[[ Dataset entries, beginning ]]

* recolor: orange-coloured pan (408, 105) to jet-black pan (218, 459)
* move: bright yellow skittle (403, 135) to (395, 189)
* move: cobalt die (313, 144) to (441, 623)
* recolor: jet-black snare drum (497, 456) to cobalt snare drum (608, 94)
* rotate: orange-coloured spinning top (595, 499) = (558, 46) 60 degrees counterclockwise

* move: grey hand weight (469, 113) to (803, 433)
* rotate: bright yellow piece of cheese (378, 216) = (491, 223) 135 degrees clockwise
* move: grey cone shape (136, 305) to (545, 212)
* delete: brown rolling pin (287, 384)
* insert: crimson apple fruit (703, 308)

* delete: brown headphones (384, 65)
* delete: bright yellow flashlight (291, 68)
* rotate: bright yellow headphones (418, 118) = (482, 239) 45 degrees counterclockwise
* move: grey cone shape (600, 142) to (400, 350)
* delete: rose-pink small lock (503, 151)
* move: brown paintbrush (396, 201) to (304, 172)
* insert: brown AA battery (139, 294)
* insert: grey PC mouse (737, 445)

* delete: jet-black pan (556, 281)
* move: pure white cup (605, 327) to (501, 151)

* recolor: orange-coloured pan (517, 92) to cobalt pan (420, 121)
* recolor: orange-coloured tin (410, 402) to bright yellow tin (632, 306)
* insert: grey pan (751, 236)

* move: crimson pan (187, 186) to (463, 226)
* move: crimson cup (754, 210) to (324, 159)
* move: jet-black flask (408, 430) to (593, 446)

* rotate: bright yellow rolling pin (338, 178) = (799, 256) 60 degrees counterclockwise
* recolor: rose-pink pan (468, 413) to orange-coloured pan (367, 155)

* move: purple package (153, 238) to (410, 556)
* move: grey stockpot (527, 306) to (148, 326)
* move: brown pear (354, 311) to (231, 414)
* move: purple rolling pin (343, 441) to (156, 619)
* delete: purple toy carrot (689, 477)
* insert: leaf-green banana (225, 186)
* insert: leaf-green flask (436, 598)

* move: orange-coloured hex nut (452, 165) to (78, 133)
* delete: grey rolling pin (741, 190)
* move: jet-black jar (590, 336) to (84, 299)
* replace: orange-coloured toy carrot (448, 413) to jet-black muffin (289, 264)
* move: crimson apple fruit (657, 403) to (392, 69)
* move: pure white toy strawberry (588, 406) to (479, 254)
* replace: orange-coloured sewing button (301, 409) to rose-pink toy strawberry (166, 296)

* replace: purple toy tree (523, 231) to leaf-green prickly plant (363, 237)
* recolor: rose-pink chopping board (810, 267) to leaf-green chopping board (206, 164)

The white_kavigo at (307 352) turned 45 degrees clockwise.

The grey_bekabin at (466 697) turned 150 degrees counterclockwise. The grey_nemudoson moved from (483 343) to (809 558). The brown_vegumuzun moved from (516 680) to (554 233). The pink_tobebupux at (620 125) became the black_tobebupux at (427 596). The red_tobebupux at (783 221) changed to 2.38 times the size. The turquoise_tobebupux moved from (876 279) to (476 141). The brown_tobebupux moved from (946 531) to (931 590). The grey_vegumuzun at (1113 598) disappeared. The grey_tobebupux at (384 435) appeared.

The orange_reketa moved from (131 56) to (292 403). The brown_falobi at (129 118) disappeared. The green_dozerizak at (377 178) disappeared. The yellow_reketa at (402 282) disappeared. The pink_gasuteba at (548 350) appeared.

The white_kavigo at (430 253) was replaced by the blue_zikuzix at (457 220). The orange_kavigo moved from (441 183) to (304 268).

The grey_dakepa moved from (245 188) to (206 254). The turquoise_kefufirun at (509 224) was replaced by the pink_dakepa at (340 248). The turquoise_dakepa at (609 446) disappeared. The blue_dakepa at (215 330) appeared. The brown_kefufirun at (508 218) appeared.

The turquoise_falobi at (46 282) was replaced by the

[[ Dataset entries, end ]]

Exercise prompt. The response must consist of the lines above, from the first one through the line containing "drum (608, 94)", reproduced exactly.

Written response.
* recolor: orange-coloured pan (408, 105) to jet-black pan (218, 459)
* move: bright yellow skittle (403, 135) to (395, 189)
* move: cobalt die (313, 144) to (441, 623)
* recolor: jet-black snare drum (497, 456) to cobalt snare drum (608, 94)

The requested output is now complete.